**Goal:** Filter the data below, retaining only those lines that contain the string "kern" and reproducing each one unchanged.

**Record excerpts:**
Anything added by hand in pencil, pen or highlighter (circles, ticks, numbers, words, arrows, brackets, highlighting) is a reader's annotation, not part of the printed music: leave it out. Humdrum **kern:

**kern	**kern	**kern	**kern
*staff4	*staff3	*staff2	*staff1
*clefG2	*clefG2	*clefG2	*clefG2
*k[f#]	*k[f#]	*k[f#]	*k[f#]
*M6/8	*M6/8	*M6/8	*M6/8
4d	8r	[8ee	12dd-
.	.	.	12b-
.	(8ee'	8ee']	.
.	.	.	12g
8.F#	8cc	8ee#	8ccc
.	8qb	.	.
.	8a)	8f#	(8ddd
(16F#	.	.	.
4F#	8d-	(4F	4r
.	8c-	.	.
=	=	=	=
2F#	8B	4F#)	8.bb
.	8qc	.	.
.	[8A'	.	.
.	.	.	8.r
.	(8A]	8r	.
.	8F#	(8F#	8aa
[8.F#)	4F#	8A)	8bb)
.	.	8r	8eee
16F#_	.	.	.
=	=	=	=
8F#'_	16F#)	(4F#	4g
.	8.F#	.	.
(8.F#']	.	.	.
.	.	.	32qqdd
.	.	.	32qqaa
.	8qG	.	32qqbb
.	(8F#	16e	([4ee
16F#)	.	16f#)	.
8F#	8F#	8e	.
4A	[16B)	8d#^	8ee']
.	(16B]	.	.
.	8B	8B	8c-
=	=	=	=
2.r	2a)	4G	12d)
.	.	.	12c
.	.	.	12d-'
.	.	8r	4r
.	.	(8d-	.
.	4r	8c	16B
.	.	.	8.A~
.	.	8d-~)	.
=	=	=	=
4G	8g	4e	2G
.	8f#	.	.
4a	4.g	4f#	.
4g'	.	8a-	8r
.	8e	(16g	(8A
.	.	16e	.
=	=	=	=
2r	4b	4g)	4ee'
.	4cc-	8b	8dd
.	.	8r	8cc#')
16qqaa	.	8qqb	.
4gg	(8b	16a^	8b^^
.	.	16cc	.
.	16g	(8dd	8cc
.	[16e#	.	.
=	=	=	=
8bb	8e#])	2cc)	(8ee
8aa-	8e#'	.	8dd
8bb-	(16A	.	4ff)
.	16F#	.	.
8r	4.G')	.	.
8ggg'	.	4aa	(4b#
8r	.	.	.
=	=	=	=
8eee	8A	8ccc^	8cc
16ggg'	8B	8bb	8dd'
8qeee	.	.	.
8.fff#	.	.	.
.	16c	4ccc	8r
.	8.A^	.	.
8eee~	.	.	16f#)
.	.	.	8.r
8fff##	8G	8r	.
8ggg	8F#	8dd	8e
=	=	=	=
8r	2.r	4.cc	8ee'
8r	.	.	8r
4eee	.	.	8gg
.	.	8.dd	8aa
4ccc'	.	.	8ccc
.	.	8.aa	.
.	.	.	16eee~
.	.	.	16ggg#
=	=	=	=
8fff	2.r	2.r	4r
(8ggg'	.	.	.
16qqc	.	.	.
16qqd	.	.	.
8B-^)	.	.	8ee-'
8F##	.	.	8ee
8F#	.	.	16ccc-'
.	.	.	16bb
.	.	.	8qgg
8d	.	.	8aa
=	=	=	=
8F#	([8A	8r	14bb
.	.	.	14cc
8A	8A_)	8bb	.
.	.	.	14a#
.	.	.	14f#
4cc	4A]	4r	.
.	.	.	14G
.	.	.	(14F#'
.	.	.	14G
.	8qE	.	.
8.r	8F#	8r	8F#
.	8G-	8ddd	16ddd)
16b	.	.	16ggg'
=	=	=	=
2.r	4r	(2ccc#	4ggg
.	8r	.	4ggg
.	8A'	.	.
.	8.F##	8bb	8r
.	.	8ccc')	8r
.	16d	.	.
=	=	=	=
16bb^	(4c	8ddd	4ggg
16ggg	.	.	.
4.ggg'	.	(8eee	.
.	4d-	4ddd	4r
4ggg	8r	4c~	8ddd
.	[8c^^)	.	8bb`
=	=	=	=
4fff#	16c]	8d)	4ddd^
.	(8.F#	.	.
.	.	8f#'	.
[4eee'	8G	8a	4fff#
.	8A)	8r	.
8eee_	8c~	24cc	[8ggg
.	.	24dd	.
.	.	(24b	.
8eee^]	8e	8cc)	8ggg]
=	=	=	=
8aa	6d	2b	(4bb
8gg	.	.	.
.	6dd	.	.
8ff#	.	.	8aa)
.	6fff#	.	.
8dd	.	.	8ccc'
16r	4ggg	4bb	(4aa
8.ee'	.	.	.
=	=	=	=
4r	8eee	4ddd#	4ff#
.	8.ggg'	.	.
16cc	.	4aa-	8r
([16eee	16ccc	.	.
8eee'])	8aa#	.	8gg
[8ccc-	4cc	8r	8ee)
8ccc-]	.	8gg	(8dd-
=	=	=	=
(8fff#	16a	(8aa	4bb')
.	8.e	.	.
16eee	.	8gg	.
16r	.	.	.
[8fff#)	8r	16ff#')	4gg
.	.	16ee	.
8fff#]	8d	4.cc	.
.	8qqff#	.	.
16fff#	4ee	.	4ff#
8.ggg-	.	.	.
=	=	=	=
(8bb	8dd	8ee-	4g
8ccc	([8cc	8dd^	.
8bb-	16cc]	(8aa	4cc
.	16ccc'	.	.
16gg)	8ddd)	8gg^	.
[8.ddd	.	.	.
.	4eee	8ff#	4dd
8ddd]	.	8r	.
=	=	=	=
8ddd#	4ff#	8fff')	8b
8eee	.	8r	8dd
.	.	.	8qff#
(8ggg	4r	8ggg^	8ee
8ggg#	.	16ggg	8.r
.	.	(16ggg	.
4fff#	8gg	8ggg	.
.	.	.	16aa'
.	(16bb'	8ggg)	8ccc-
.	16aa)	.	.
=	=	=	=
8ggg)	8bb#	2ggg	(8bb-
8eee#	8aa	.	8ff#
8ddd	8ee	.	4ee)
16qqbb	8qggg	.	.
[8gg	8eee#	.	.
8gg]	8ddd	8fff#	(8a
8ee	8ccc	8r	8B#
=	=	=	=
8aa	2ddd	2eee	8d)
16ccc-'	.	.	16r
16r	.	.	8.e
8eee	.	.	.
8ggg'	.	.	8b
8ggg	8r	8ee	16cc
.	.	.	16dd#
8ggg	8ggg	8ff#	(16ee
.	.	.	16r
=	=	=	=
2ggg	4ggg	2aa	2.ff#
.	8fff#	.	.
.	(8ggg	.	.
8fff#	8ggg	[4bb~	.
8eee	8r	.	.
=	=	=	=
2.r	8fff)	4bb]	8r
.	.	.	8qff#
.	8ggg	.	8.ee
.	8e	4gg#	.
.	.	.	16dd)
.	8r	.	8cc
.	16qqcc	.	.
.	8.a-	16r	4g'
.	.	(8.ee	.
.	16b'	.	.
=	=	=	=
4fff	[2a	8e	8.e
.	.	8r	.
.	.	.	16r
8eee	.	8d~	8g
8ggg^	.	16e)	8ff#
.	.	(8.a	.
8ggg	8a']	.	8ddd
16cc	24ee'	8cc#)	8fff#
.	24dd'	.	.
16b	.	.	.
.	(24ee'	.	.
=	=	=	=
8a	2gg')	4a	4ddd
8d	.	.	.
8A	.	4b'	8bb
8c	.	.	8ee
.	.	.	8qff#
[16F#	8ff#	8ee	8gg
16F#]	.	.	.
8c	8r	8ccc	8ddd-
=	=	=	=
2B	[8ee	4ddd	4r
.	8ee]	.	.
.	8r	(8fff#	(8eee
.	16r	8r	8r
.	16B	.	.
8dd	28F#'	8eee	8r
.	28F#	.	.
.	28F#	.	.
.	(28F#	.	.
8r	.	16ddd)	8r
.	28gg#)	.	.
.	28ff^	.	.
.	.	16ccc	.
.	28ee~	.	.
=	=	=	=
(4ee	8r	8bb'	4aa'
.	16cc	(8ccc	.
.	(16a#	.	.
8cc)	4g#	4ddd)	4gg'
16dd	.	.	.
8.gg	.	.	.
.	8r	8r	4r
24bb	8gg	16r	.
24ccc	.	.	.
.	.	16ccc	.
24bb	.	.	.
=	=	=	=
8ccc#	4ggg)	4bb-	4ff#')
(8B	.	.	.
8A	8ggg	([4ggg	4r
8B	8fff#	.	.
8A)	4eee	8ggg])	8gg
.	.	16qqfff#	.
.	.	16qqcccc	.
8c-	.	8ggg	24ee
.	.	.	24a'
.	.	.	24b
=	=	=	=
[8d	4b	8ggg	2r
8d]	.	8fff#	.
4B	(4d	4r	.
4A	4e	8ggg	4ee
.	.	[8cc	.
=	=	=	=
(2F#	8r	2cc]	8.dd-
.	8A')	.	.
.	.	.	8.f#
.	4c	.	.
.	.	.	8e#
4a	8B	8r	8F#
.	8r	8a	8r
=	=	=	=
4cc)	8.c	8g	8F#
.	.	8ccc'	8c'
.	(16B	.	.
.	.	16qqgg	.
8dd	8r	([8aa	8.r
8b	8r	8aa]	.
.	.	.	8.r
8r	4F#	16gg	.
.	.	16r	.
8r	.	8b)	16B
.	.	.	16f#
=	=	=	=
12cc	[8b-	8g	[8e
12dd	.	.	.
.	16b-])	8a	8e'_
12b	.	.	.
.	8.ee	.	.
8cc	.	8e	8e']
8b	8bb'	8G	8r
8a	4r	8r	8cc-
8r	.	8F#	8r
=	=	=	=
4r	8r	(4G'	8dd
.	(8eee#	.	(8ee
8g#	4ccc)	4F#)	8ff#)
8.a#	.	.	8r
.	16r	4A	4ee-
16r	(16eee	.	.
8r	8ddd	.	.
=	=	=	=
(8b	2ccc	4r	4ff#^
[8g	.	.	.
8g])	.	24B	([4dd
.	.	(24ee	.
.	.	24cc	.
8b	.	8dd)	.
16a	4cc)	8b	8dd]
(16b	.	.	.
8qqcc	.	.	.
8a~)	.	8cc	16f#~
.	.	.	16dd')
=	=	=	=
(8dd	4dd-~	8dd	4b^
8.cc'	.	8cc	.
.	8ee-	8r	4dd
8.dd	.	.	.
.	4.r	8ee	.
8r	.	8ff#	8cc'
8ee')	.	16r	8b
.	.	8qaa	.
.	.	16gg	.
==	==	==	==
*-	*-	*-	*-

**Response below:**
Anything added by hand in pencil, pen or highlighter (circles, ticks, numbers, words, arrows, brackets, highlighting) is a reader's annotation, not part of the printed music: leave it out. Humdrum **kern:
**kern	**kern	**kern	**kern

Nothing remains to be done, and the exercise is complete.